■ **Information shown**
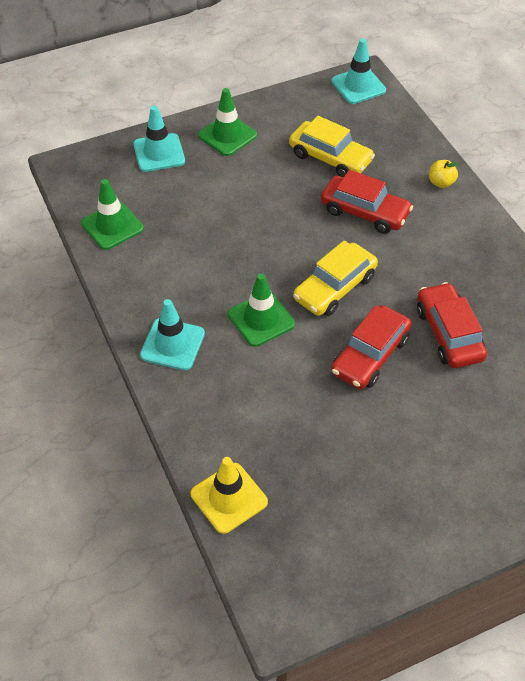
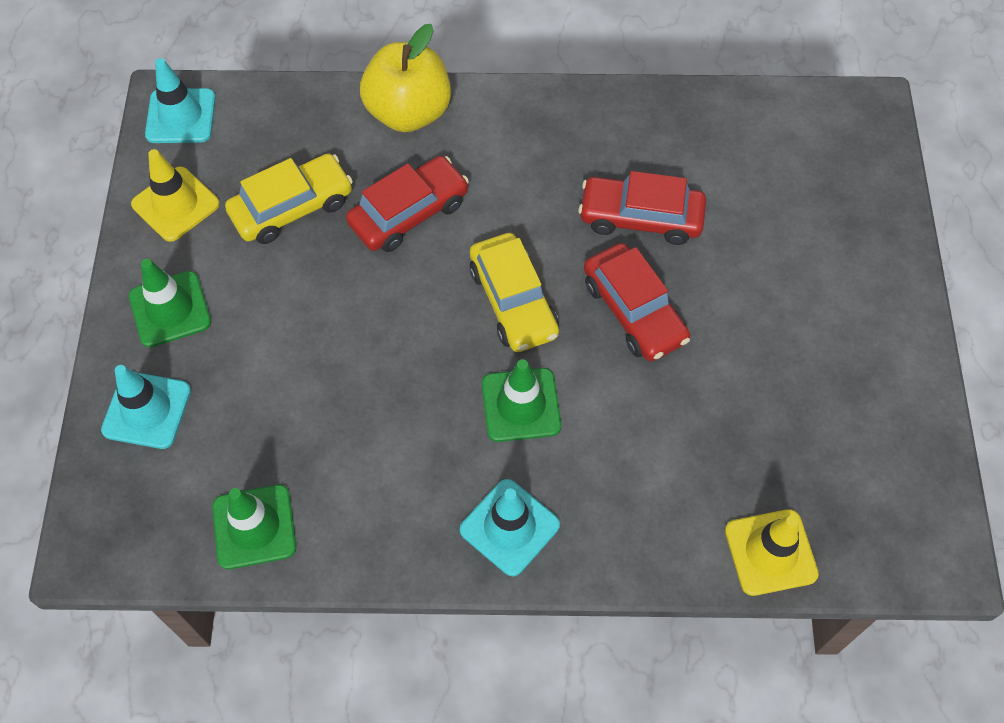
camera: 65 degrees left, 10 degrees up
yellow apple [429,160,459,188] -> yellow apple [360,24,451,132], size x2.27
none -> yellow traffic cone [131,149,220,242]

■ **What the task requires**
Give back the full listing exactly as written, only without its pictures.

■ **Task result**
camera: 65 degrees left, 10 degrees up
yellow apple [429,160,459,188] -> yellow apple [360,24,451,132], size x2.27
none -> yellow traffic cone [131,149,220,242]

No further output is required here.